- [Task goal] Each line from the first down to the one containing "PIR pin OUT: 6 -> 10" should be returned exactly as it appears below.

── Recorded data ──

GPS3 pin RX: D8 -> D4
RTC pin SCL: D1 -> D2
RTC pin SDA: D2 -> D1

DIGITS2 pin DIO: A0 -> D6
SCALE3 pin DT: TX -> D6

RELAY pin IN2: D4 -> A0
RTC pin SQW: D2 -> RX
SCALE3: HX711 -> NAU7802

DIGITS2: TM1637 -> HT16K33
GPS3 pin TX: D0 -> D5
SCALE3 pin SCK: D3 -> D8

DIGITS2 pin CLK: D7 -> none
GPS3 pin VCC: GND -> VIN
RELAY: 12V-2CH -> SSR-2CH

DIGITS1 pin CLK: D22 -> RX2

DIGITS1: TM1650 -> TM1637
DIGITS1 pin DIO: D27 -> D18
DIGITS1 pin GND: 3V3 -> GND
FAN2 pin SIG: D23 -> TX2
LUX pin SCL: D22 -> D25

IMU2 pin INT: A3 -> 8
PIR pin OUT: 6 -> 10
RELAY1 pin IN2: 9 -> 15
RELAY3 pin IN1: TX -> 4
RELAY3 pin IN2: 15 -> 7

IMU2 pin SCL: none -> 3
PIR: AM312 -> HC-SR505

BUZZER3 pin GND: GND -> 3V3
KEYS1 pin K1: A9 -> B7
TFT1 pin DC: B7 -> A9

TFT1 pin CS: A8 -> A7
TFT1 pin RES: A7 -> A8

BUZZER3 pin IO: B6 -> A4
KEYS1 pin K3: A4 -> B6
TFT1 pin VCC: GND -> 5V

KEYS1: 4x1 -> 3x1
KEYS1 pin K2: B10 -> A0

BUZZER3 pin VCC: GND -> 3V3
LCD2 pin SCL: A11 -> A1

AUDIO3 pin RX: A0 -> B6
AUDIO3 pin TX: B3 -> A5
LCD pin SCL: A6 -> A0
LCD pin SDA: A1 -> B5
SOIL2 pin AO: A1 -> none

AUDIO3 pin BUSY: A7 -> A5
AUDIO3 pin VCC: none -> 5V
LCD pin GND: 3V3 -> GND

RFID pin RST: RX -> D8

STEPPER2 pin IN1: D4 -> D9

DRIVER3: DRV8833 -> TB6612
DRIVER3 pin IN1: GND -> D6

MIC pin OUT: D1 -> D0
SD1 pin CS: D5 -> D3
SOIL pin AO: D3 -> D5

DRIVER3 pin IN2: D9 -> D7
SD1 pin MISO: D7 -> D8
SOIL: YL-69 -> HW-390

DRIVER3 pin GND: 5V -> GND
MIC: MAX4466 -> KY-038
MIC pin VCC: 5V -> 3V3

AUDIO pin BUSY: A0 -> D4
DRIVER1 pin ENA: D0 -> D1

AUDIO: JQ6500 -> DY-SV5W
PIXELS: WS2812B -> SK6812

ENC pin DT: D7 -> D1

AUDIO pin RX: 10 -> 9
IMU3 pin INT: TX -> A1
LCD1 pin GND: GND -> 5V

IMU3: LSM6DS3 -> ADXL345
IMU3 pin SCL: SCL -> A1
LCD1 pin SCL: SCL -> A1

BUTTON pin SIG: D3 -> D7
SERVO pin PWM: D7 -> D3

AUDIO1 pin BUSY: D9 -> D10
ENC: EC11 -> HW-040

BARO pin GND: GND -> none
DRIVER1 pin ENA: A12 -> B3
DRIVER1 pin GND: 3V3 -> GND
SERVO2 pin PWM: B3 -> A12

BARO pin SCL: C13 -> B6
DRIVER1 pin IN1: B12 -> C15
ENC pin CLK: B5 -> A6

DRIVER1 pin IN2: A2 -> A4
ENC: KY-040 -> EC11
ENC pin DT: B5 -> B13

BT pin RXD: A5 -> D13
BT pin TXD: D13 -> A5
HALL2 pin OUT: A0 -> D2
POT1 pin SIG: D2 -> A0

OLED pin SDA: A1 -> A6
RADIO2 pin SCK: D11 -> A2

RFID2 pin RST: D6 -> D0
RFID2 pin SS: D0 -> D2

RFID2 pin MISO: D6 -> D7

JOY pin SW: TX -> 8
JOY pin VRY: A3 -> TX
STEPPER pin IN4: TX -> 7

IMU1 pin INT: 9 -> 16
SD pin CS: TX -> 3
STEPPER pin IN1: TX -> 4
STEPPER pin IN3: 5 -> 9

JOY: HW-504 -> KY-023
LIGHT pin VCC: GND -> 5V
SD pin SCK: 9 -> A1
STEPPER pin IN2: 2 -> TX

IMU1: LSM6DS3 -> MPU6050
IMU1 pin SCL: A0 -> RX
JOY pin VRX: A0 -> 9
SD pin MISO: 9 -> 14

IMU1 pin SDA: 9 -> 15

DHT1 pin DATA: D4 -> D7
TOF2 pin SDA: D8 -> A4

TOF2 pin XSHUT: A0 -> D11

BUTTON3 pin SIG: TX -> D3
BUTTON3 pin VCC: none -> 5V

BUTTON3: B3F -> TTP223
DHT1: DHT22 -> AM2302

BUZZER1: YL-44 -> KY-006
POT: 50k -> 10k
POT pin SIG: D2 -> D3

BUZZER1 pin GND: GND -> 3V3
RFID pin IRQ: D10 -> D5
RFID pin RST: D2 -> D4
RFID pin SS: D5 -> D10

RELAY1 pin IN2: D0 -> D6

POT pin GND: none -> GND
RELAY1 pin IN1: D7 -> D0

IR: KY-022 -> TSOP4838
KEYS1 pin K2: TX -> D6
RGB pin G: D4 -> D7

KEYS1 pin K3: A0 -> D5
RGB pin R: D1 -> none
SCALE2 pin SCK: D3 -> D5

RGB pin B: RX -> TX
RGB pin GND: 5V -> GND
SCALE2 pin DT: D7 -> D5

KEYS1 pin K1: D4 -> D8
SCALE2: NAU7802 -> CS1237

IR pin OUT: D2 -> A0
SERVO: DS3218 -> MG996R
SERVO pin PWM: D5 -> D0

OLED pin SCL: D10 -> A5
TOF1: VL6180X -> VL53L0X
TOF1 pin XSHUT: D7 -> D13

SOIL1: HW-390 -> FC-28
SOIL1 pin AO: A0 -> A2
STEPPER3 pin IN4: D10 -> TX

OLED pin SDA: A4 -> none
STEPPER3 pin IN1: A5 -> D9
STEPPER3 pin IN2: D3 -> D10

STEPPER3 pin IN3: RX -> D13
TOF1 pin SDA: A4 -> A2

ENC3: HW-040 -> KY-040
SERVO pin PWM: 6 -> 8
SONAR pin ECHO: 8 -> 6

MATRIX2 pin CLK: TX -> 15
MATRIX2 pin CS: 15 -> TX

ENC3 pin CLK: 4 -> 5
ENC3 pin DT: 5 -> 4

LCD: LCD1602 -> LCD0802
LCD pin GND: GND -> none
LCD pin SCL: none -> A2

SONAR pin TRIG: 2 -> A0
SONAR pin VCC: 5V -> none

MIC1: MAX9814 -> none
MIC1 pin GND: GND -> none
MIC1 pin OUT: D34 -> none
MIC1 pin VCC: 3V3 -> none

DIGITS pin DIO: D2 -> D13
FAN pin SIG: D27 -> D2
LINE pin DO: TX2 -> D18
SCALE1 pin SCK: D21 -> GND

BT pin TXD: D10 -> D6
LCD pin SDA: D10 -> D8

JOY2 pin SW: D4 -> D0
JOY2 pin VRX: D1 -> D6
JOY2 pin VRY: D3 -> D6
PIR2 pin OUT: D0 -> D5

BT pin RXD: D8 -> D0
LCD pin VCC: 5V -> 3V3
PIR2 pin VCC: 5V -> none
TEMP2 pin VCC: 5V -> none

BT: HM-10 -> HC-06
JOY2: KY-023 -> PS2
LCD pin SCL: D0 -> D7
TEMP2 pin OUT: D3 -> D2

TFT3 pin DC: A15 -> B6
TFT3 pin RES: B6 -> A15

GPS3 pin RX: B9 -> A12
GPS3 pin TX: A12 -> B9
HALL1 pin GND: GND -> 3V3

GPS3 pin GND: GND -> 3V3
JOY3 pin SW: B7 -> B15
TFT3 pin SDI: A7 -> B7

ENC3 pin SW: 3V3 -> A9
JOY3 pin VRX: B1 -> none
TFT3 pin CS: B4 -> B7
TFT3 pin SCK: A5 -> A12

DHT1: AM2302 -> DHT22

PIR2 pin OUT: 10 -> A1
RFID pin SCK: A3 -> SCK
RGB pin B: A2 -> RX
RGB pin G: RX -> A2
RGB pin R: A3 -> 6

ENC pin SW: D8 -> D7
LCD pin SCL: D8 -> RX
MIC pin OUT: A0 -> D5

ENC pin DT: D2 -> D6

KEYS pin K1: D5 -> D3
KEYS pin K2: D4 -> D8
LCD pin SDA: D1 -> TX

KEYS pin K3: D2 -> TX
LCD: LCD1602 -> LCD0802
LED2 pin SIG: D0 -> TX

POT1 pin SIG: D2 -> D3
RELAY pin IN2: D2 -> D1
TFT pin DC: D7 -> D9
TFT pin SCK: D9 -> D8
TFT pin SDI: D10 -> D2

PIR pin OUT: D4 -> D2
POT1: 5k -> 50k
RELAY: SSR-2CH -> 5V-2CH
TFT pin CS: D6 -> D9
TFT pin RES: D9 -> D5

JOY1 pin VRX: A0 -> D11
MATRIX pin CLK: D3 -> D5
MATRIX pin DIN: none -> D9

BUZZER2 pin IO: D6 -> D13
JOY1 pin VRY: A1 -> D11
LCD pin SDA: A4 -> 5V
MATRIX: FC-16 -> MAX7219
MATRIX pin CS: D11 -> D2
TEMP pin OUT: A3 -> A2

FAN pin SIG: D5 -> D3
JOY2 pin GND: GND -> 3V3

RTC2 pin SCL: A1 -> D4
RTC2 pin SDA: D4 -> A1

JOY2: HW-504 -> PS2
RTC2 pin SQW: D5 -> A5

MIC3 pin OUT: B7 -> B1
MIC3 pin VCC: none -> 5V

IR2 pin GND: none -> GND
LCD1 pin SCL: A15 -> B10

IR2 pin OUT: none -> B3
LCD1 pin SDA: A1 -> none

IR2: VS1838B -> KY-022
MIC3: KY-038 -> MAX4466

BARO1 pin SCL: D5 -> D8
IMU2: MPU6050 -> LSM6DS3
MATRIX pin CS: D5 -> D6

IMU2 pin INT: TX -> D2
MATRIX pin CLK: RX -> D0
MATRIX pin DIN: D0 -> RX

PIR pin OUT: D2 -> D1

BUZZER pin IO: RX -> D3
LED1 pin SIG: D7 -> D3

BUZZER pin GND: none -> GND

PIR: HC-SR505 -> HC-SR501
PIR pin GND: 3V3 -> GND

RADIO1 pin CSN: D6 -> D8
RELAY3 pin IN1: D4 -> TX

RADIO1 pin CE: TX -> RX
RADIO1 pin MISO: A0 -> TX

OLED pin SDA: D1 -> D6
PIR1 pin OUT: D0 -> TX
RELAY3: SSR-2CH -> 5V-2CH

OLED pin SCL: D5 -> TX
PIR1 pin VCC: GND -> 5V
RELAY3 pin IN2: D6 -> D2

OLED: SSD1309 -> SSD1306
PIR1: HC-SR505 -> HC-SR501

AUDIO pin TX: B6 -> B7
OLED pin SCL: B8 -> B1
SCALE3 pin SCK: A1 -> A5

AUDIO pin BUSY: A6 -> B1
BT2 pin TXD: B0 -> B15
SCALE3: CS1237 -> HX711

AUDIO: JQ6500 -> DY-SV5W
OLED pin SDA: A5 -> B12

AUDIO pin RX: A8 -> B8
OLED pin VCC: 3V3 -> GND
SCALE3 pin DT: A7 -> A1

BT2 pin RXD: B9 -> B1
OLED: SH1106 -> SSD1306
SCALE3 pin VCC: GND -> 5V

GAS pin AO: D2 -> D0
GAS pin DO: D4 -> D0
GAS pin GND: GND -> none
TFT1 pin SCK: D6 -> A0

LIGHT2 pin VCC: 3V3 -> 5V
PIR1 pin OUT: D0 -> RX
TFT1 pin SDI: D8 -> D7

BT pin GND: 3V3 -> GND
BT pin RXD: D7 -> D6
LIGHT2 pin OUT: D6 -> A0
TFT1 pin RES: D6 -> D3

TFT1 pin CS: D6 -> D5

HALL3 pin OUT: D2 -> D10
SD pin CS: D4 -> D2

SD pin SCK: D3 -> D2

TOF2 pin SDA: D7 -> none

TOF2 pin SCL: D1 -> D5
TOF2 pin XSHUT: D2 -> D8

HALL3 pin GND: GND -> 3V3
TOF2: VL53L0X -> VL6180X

───

- [Response to the exercise]
GPS3 pin RX: D8 -> D4
RTC pin SCL: D1 -> D2
RTC pin SDA: D2 -> D1

DIGITS2 pin DIO: A0 -> D6
SCALE3 pin DT: TX -> D6

RELAY pin IN2: D4 -> A0
RTC pin SQW: D2 -> RX
SCALE3: HX711 -> NAU7802

DIGITS2: TM1637 -> HT16K33
GPS3 pin TX: D0 -> D5
SCALE3 pin SCK: D3 -> D8

DIGITS2 pin CLK: D7 -> none
GPS3 pin VCC: GND -> VIN
RELAY: 12V-2CH -> SSR-2CH

DIGITS1 pin CLK: D22 -> RX2

DIGITS1: TM1650 -> TM1637
DIGITS1 pin DIO: D27 -> D18
DIGITS1 pin GND: 3V3 -> GND
FAN2 pin SIG: D23 -> TX2
LUX pin SCL: D22 -> D25

IMU2 pin INT: A3 -> 8
PIR pin OUT: 6 -> 10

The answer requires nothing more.